= Directions for this task =
Repeat, exactly and alone, every line from the line that contains "(445, 269) = (507, 398): none -> yellow dice" to the end of the entries.

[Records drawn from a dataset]
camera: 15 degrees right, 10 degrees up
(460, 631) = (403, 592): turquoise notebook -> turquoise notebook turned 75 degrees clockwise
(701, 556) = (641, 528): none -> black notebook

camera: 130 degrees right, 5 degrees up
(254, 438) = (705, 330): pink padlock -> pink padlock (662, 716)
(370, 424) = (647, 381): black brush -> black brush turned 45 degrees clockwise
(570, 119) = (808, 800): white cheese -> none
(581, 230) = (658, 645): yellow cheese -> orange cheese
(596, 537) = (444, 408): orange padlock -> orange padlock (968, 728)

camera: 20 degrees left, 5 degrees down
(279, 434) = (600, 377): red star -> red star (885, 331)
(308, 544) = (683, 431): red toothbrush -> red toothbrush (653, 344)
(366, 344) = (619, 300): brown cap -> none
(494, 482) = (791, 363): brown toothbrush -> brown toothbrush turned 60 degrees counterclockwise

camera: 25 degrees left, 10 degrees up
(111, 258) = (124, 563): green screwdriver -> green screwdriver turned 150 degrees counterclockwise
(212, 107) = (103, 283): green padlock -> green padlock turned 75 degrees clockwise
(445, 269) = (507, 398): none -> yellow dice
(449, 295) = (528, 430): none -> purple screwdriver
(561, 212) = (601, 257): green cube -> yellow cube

= Output =
(445, 269) = (507, 398): none -> yellow dice
(449, 295) = (528, 430): none -> purple screwdriver
(561, 212) = (601, 257): green cube -> yellow cube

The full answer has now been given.